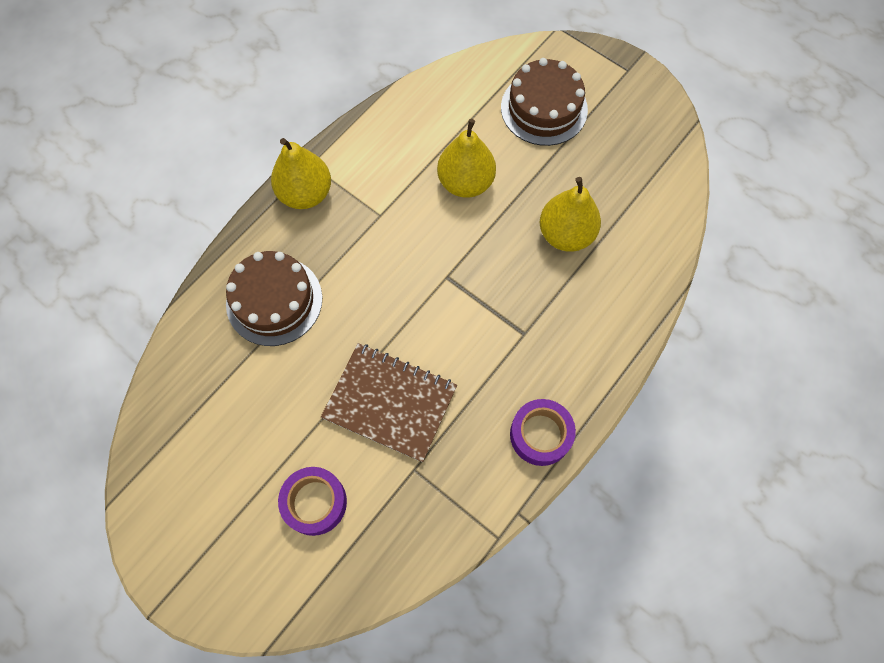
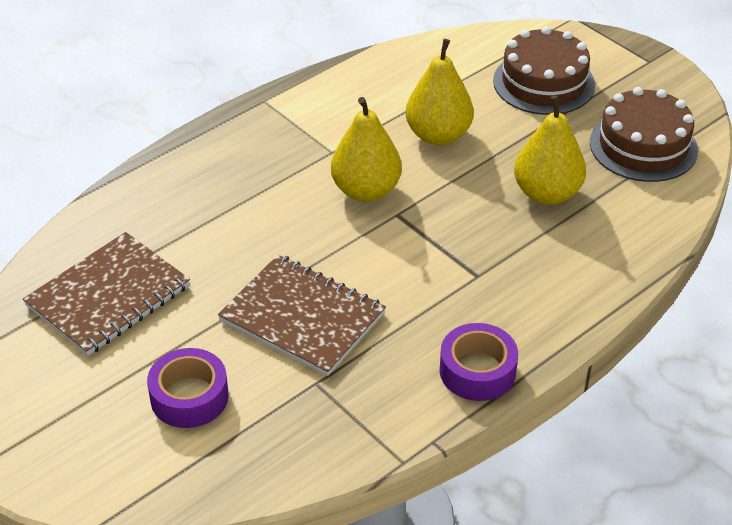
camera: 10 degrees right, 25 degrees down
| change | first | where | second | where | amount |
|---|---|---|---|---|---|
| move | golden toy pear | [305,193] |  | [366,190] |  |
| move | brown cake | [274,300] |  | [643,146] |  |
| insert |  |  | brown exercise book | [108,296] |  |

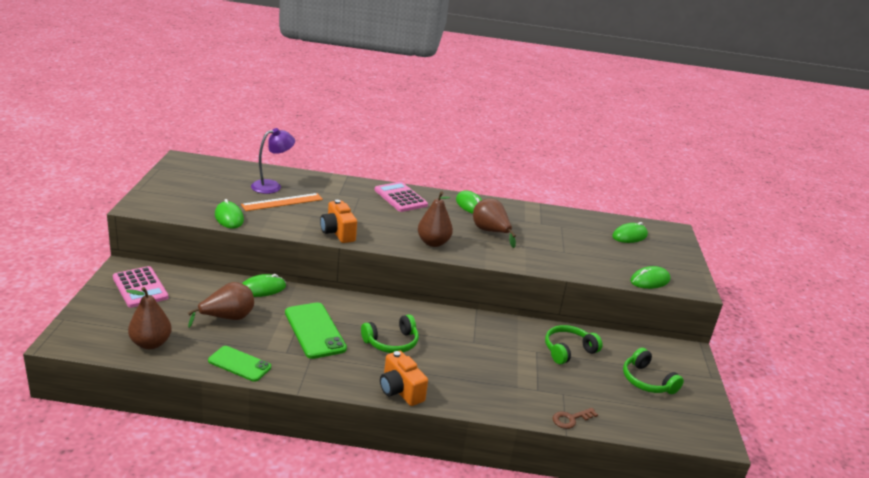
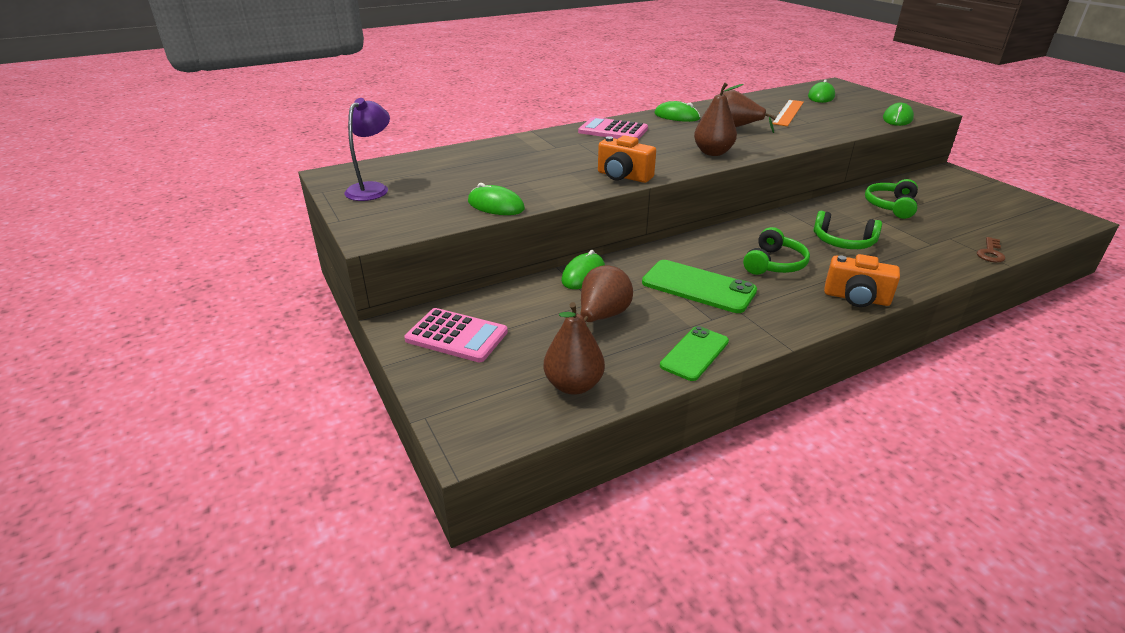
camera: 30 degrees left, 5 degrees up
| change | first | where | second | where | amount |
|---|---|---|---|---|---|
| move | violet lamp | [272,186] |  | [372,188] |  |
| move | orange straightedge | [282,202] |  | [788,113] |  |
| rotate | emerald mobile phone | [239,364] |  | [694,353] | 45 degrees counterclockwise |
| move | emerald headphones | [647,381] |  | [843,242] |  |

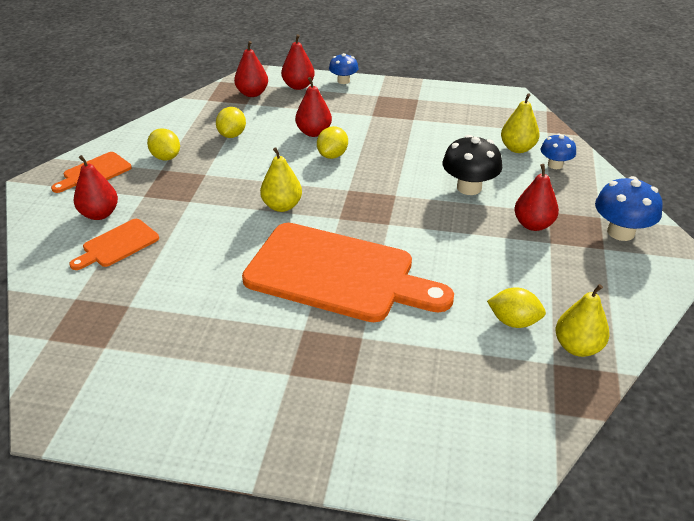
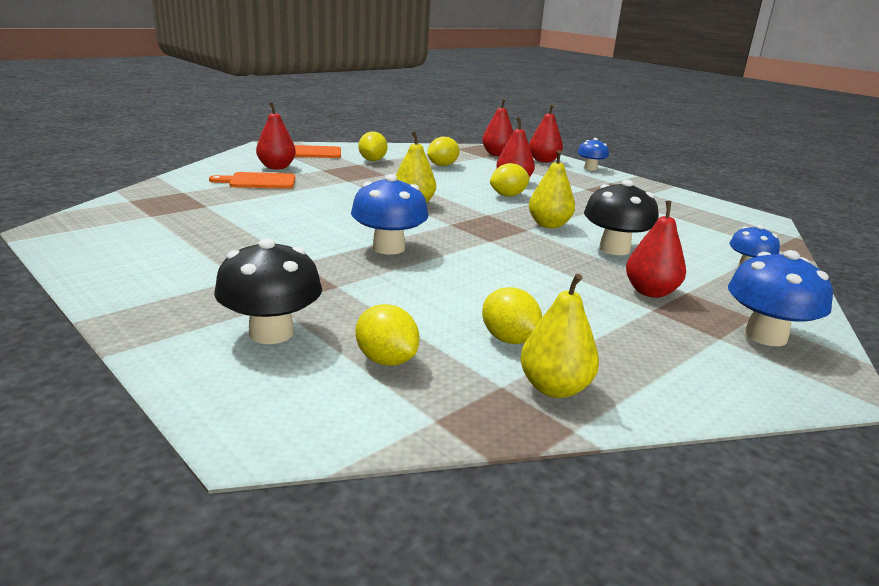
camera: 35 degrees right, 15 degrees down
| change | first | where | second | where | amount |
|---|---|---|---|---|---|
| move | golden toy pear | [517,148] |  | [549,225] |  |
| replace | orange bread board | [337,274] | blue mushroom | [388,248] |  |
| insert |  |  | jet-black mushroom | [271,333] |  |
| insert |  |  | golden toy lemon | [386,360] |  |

* [REQUIRED ACTION]: Could you please repeat the entries above exactly, with every picture left out?

* [EXERCISE ANSWER]:
camera: 10 degrees right, 25 degrees down
| change | first | where | second | where | amount |
|---|---|---|---|---|---|
| move | golden toy pear | [305,193] |  | [366,190] |  |
| move | brown cake | [274,300] |  | [643,146] |  |
| insert |  |  | brown exercise book | [108,296] |  |

camera: 30 degrees left, 5 degrees up
| change | first | where | second | where | amount |
|---|---|---|---|---|---|
| move | violet lamp | [272,186] |  | [372,188] |  |
| move | orange straightedge | [282,202] |  | [788,113] |  |
| rotate | emerald mobile phone | [239,364] |  | [694,353] | 45 degrees counterclockwise |
| move | emerald headphones | [647,381] |  | [843,242] |  |

camera: 35 degrees right, 15 degrees down
| change | first | where | second | where | amount |
|---|---|---|---|---|---|
| move | golden toy pear | [517,148] |  | [549,225] |  |
| replace | orange bread board | [337,274] | blue mushroom | [388,248] |  |
| insert |  |  | jet-black mushroom | [271,333] |  |
| insert |  |  | golden toy lemon | [386,360] |  |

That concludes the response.